*EXERCISE INSTRUCTIONS*. Every line below between the one holding "camera: 15 degrees right, 15 degrees up" and the one holding "(388, 389) = (579, 205): black", inclusive, should be copied exactly, and no other line.

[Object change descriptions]
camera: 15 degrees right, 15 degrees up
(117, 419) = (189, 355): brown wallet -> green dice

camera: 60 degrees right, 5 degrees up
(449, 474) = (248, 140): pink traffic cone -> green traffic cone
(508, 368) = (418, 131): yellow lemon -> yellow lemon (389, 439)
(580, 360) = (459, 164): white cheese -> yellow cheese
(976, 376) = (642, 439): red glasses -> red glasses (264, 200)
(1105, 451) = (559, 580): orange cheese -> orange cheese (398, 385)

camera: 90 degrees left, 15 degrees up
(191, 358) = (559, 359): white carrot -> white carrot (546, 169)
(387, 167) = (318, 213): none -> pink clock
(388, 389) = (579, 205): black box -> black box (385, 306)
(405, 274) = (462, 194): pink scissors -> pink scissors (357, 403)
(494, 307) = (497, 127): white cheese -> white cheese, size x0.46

==

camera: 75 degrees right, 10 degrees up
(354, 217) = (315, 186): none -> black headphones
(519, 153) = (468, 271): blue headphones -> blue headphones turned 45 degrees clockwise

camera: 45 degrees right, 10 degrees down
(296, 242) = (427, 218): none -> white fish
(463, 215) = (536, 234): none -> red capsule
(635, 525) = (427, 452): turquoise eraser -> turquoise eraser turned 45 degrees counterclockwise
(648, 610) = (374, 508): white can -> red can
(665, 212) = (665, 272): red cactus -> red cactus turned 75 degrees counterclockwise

--

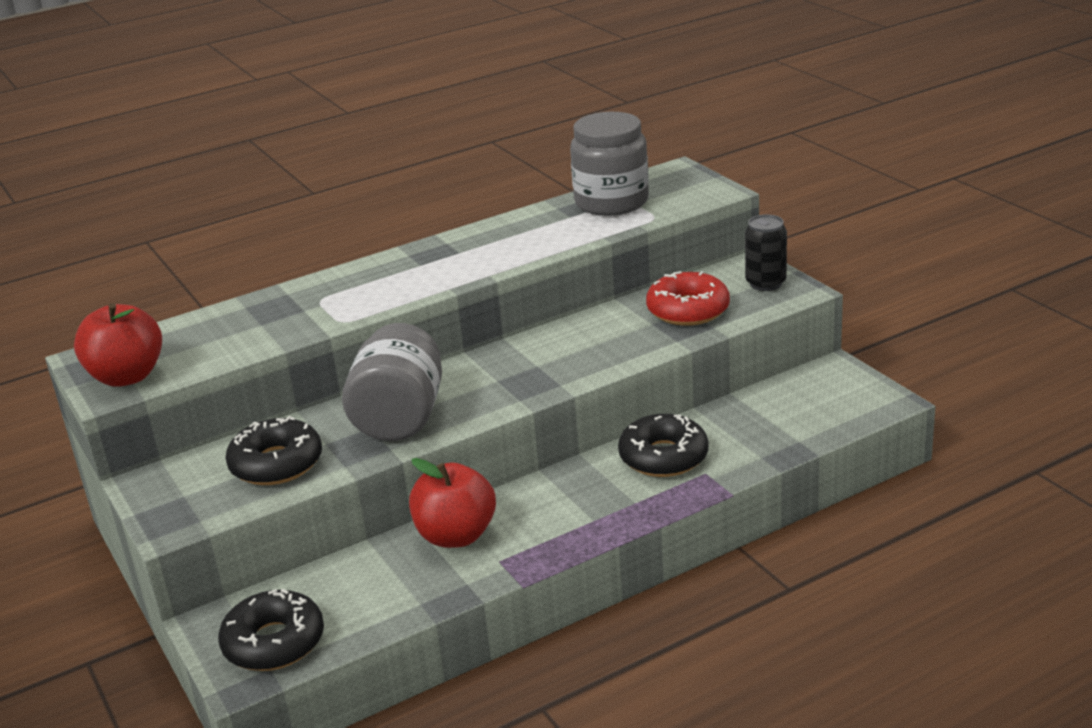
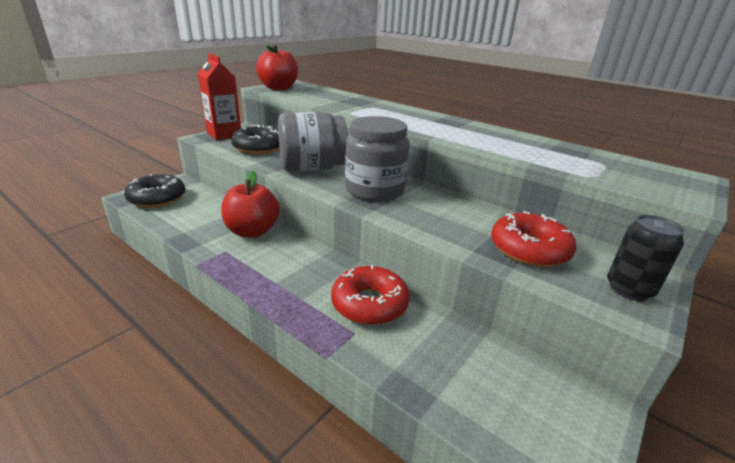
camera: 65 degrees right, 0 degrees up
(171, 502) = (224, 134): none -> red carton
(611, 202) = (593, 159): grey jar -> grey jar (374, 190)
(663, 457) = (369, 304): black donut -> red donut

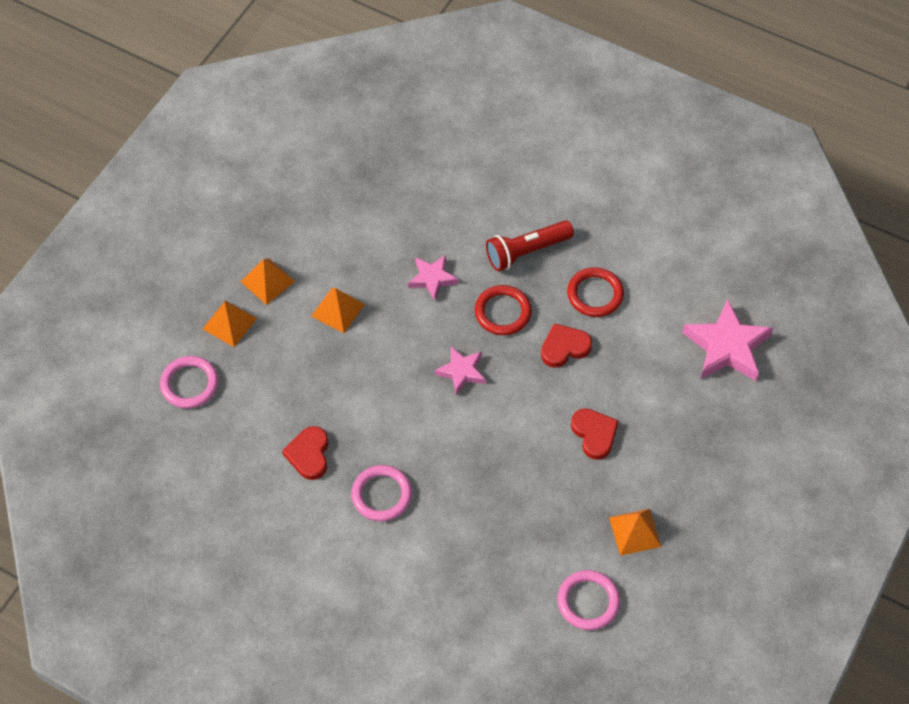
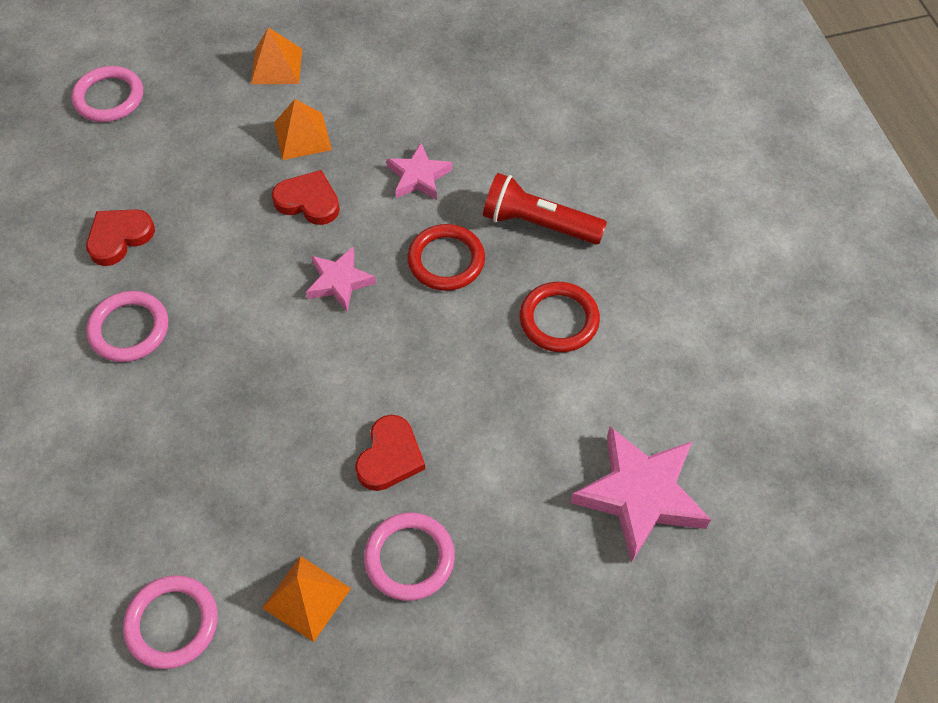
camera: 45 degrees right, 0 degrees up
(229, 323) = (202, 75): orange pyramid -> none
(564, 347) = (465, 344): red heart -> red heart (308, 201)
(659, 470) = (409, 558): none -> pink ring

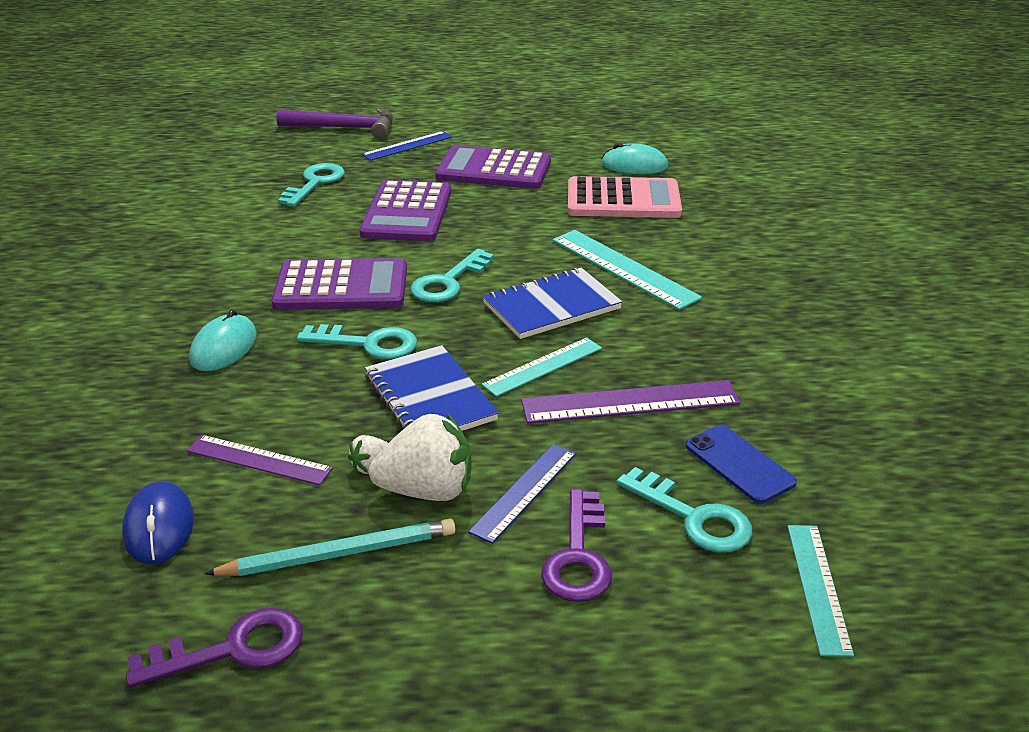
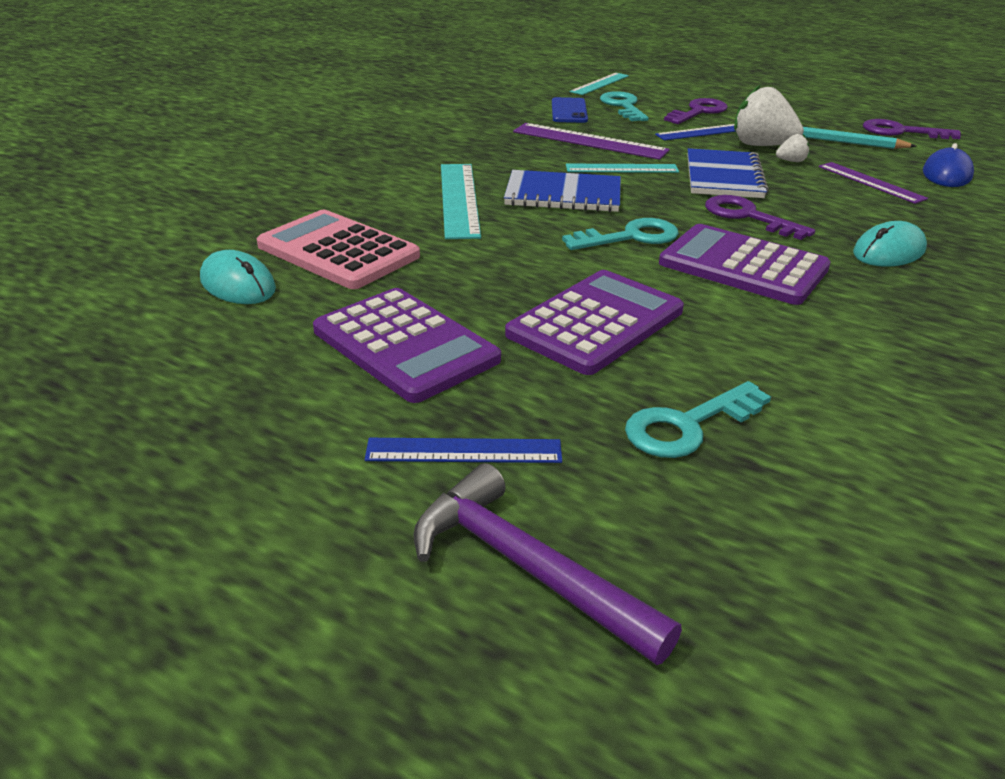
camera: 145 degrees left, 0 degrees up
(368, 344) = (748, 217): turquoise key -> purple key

*YOUR RESPONSE*.
camera: 15 degrees right, 15 degrees up
(117, 419) = (189, 355): brown wallet -> green dice

camera: 60 degrees right, 5 degrees up
(449, 474) = (248, 140): pink traffic cone -> green traffic cone
(508, 368) = (418, 131): yellow lemon -> yellow lemon (389, 439)
(580, 360) = (459, 164): white cheese -> yellow cheese
(976, 376) = (642, 439): red glasses -> red glasses (264, 200)
(1105, 451) = (559, 580): orange cheese -> orange cheese (398, 385)

camera: 90 degrees left, 15 degrees up
(191, 358) = (559, 359): white carrot -> white carrot (546, 169)
(387, 167) = (318, 213): none -> pink clock
(388, 389) = (579, 205): black box -> black box (385, 306)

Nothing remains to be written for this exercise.